Records shown Block Start

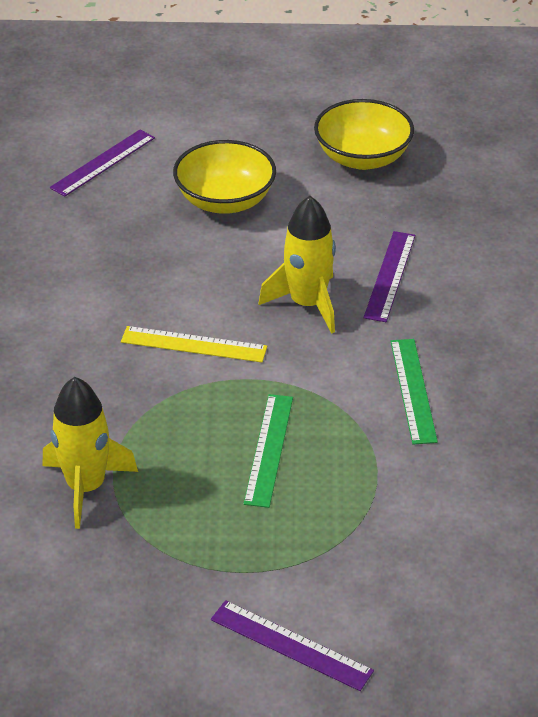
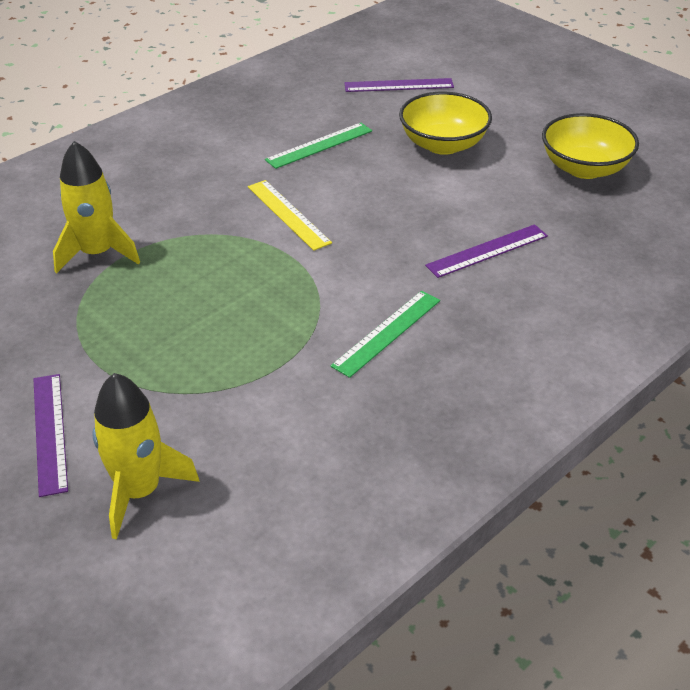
camera: 45 degrees right, 0 degrees up
(268, 449) = (232, 304): green ruler -> green ruler (319, 145)
(307, 304) = (400, 234): yellow rocket -> yellow rocket (139, 491)

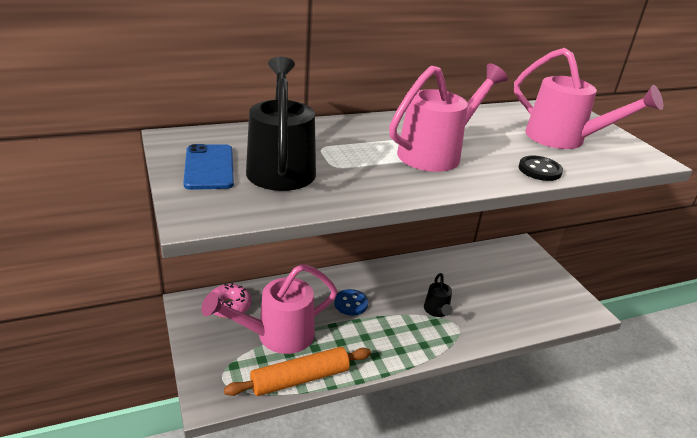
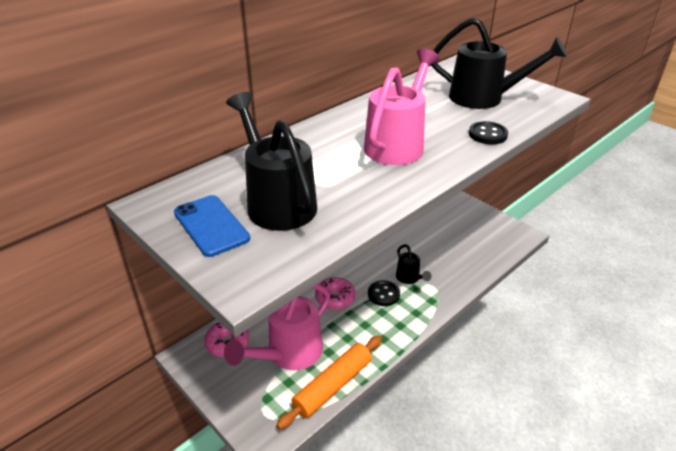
camera: 20 degrees left, 5 degrees up
(351, 303) = (335, 298): blue button -> pink donut
(401, 316) = (383, 294): none -> black button
(563, 139) = (484, 98): pink watering can -> black watering can

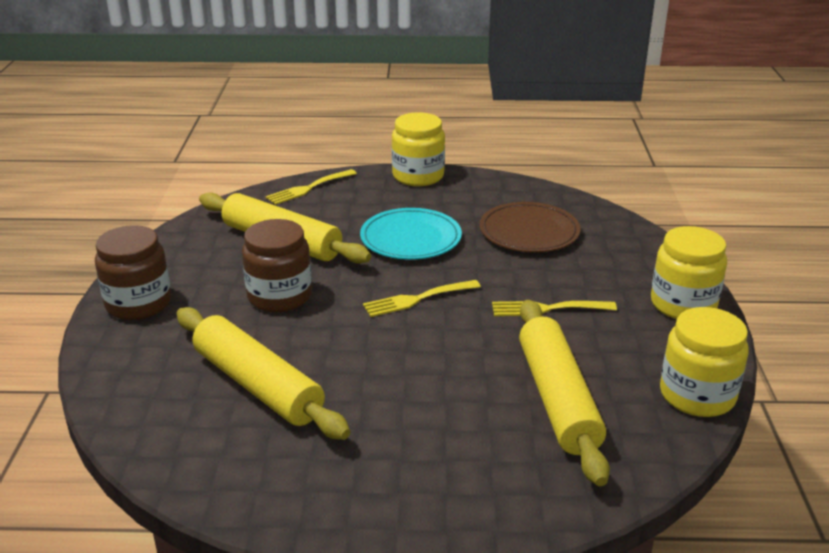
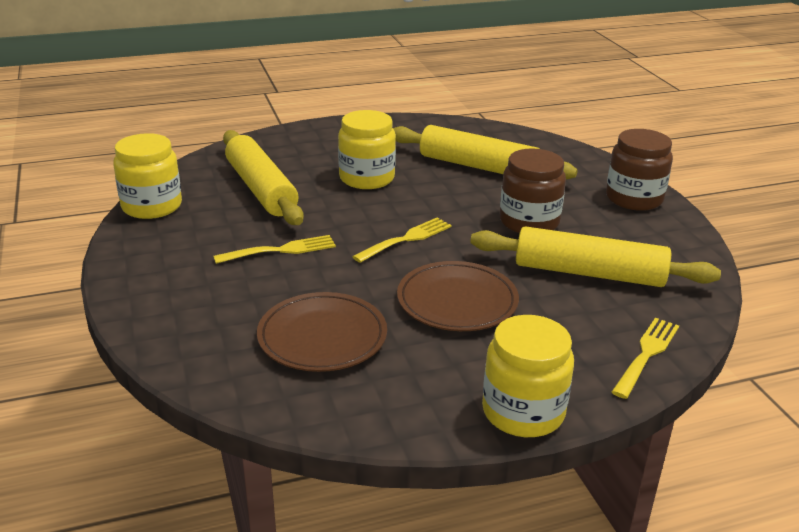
camera: 160 degrees right, 0 degrees up
(410, 239) = (457, 301): turquoise plate -> brown plate
(683, 304) = (143, 276): yellow jar -> yellow jar (367, 178)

Records shown Block End

The required output is every line from the one containing "(401, 316) = (383, 294): none -> black button" through the last line of the data above, restated exactly and without pictures.

(401, 316) = (383, 294): none -> black button
(563, 139) = (484, 98): pink watering can -> black watering can

camera: 160 degrees right, 0 degrees up
(410, 239) = (457, 301): turquoise plate -> brown plate
(683, 304) = (143, 276): yellow jar -> yellow jar (367, 178)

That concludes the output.